**ACTIVITY:** Please restate all of the records word for word, setting the pictures aside.
--- RECORDS PROVIDED ---
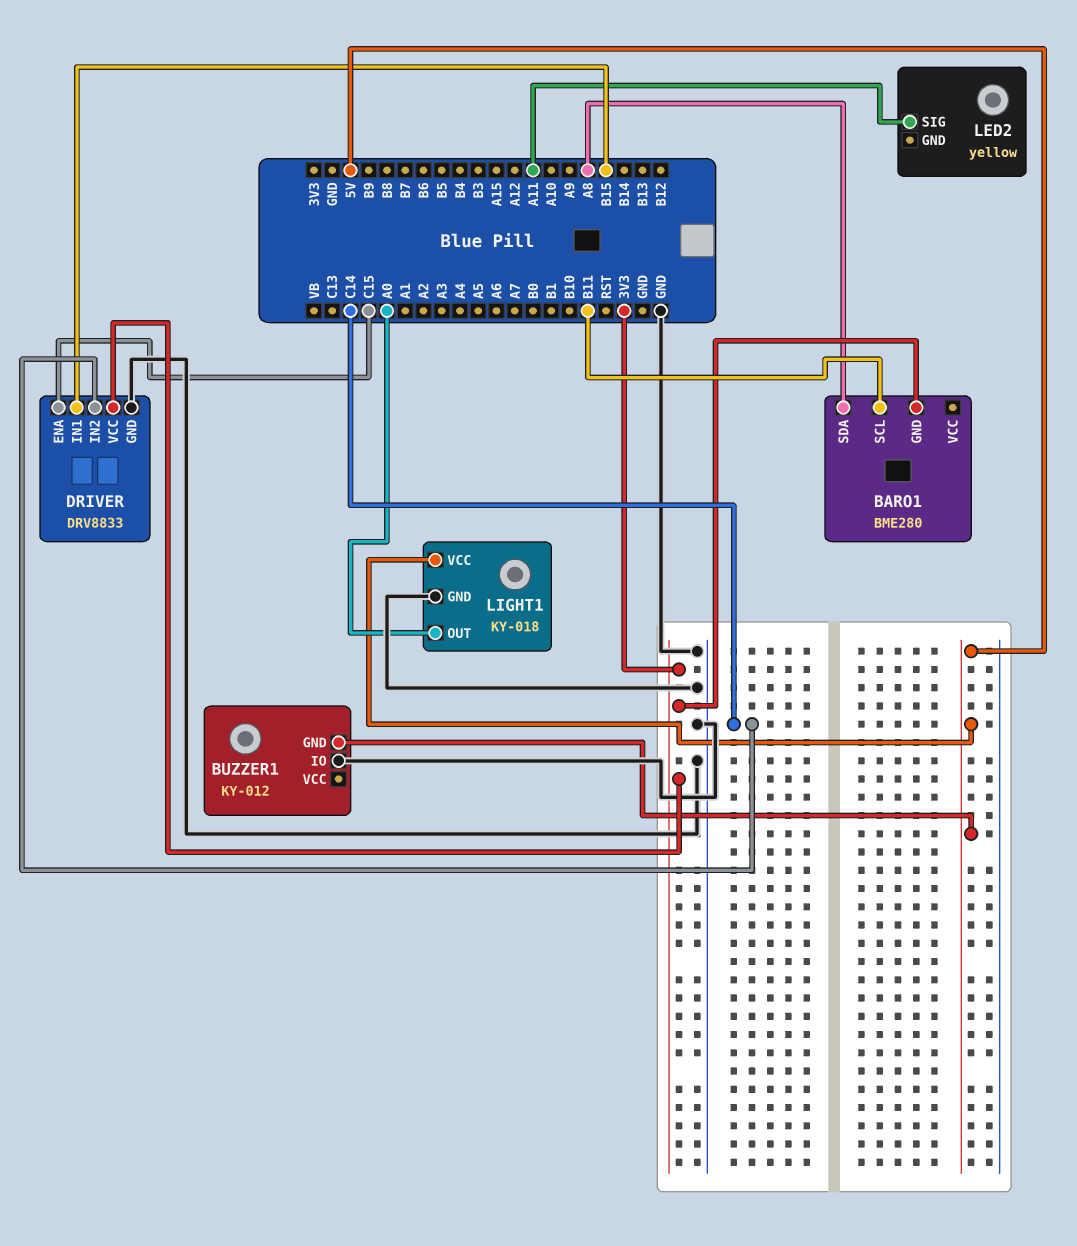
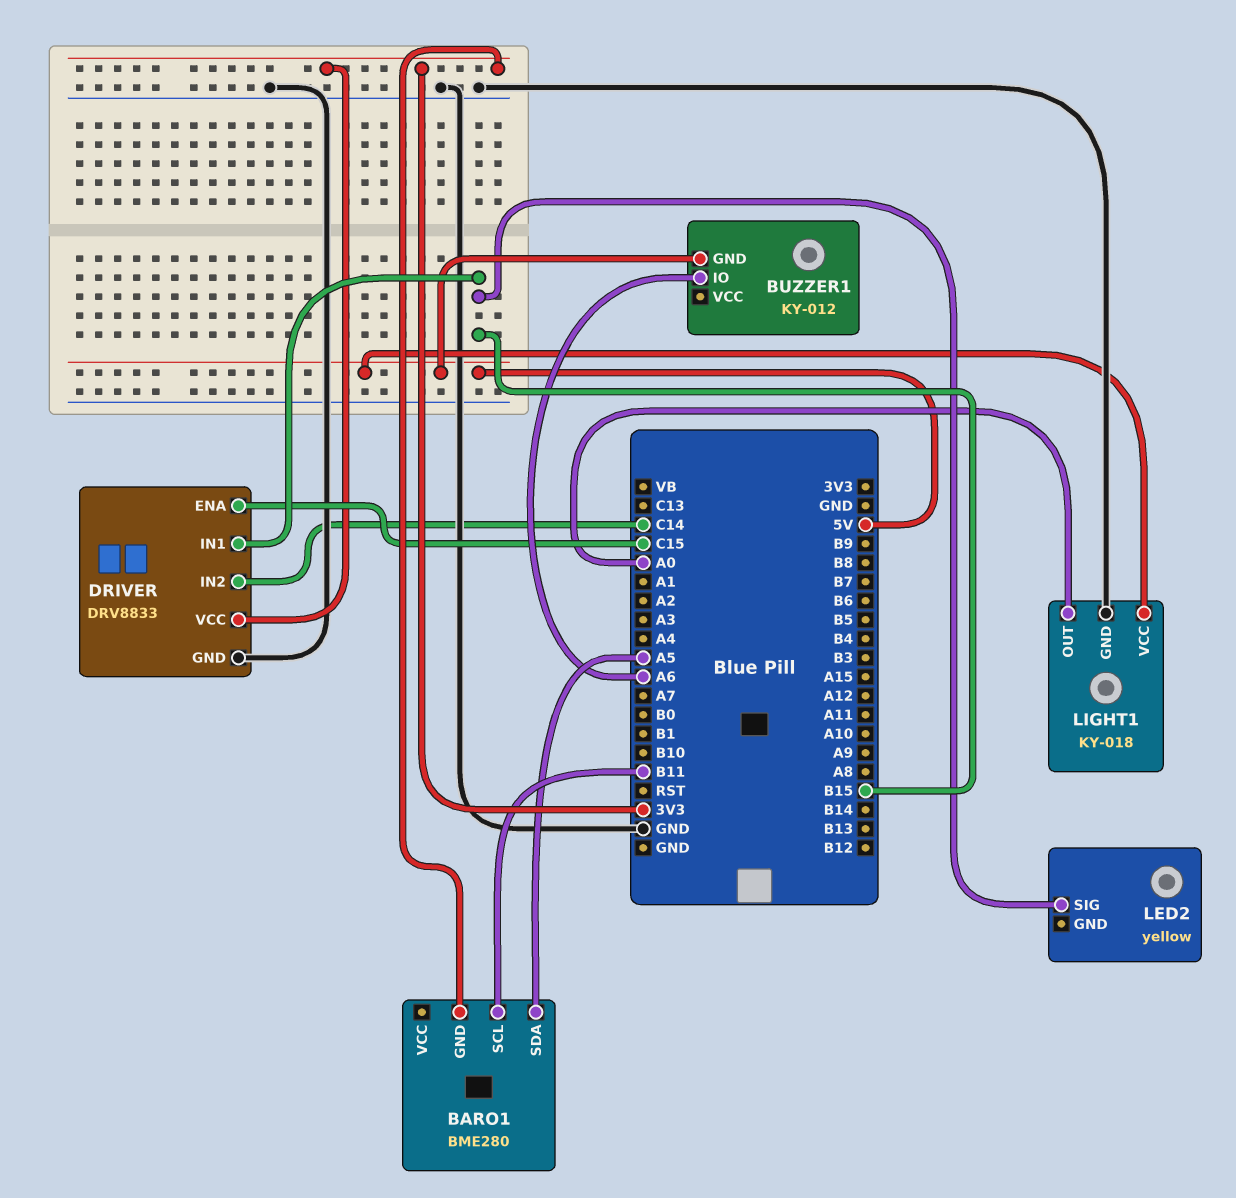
BARO1 pin SDA: A8 -> A5
BUZZER1 pin IO: GND -> A6
LED2 pin SIG: A11 -> B15

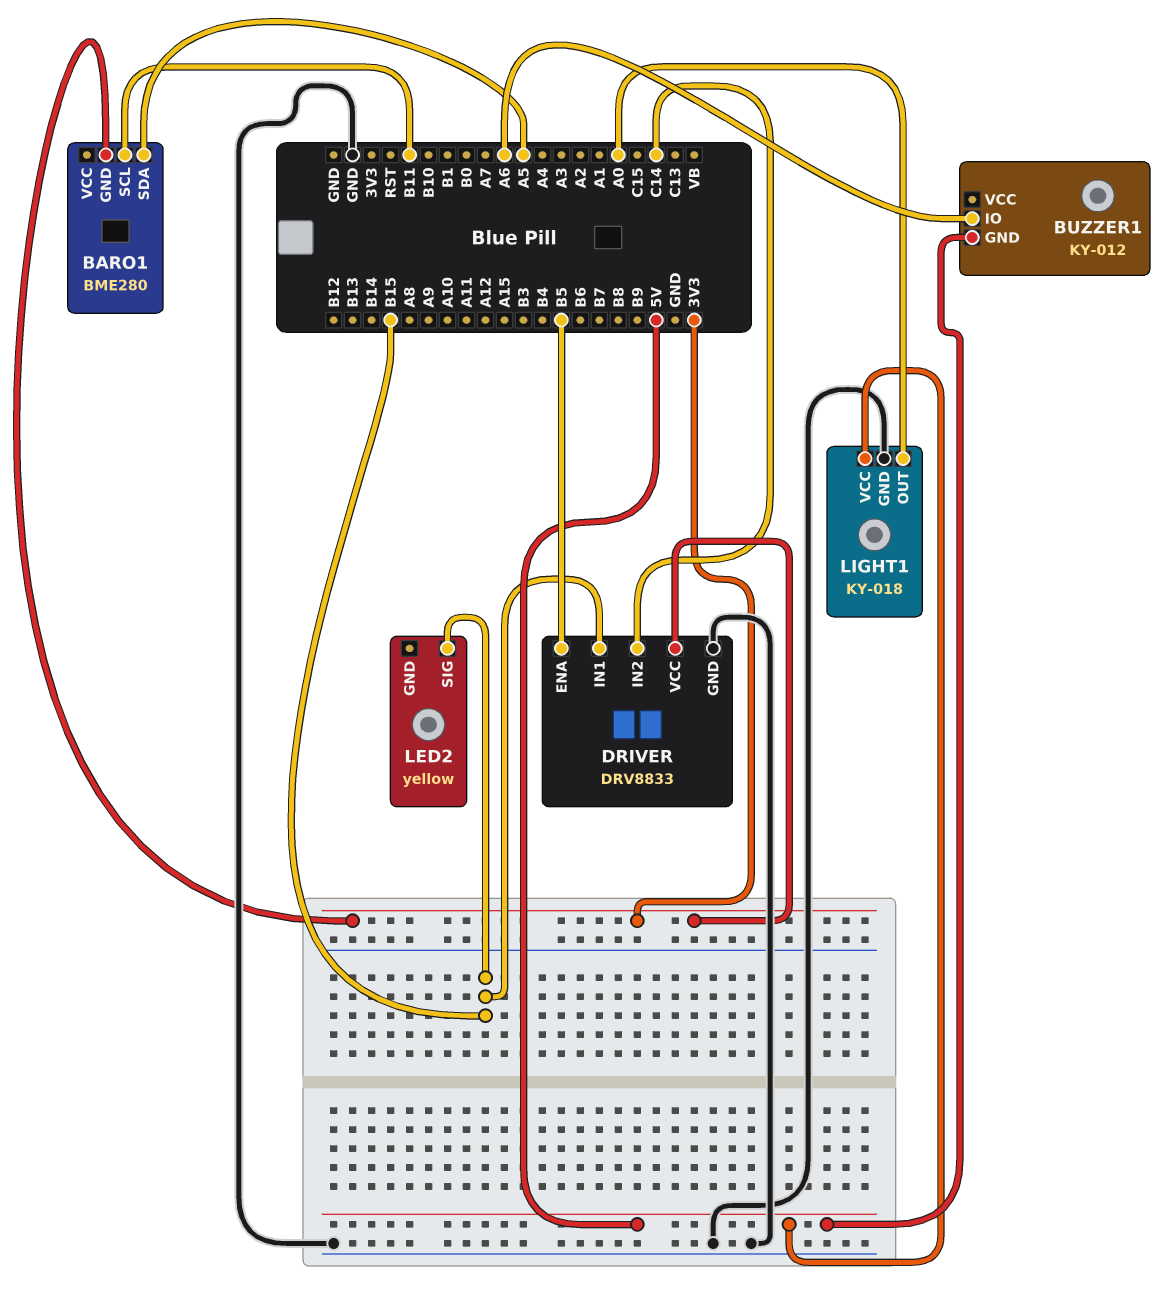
DRIVER pin ENA: C15 -> B5

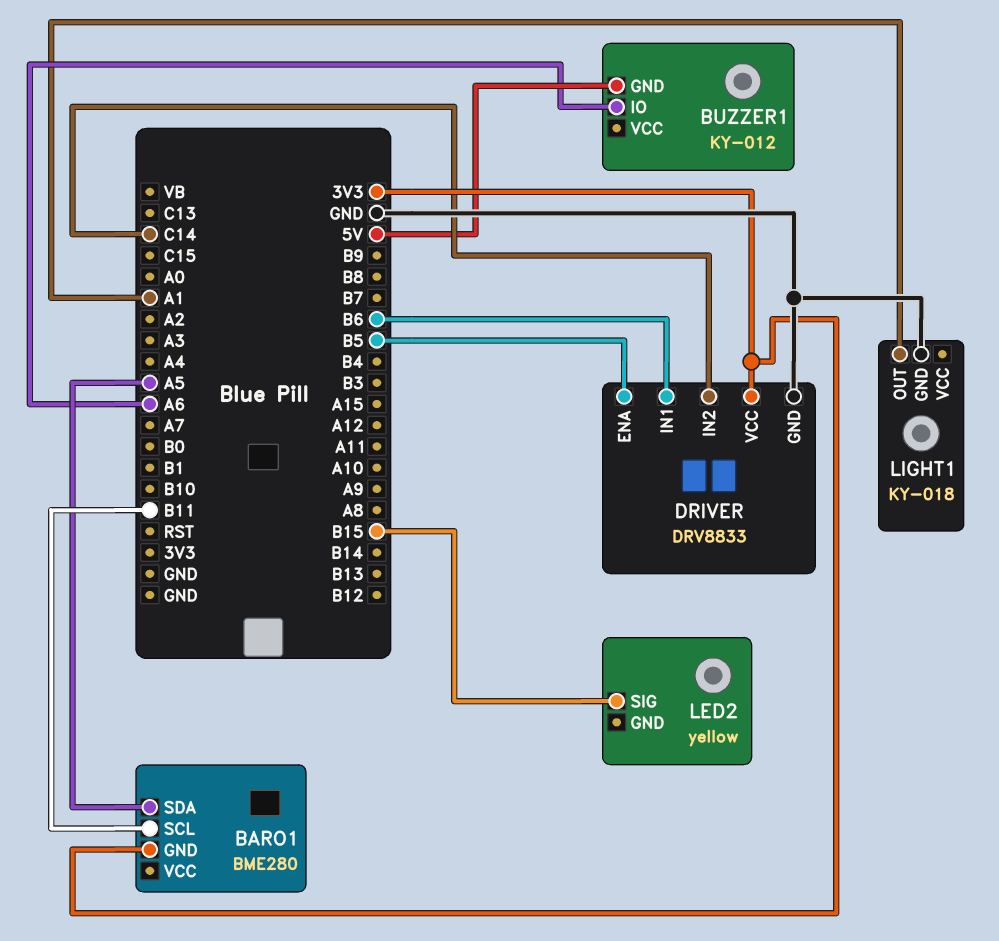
DRIVER pin IN1: B15 -> B6
LIGHT1 pin OUT: A0 -> A1
LIGHT1 pin VCC: 5V -> none

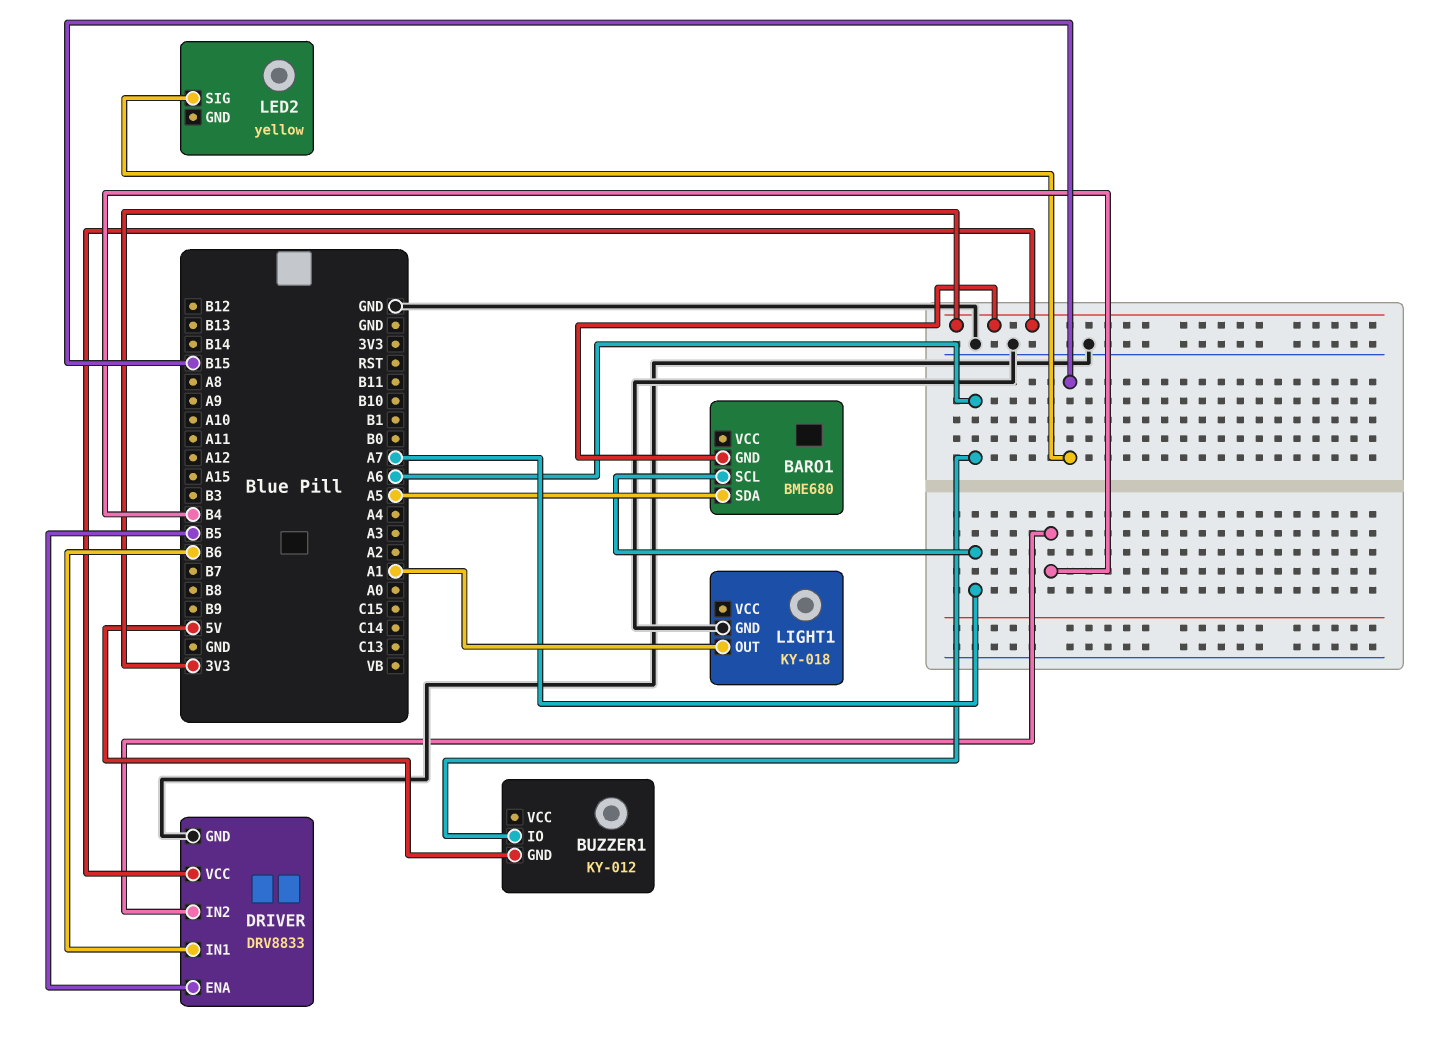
BARO1: BME280 -> BME680
BARO1 pin SCL: B11 -> A7
DRIVER pin IN2: C14 -> B4

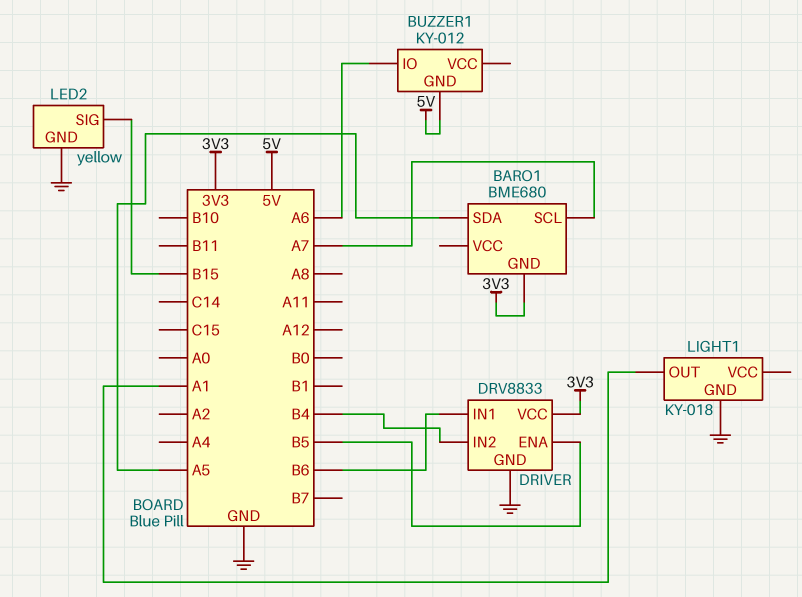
LED2 pin GND: none -> GND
---
**ANSWER:**
BARO1 pin SDA: A8 -> A5
BUZZER1 pin IO: GND -> A6
LED2 pin SIG: A11 -> B15

DRIVER pin ENA: C15 -> B5

DRIVER pin IN1: B15 -> B6
LIGHT1 pin OUT: A0 -> A1
LIGHT1 pin VCC: 5V -> none

BARO1: BME280 -> BME680
BARO1 pin SCL: B11 -> A7
DRIVER pin IN2: C14 -> B4

LED2 pin GND: none -> GND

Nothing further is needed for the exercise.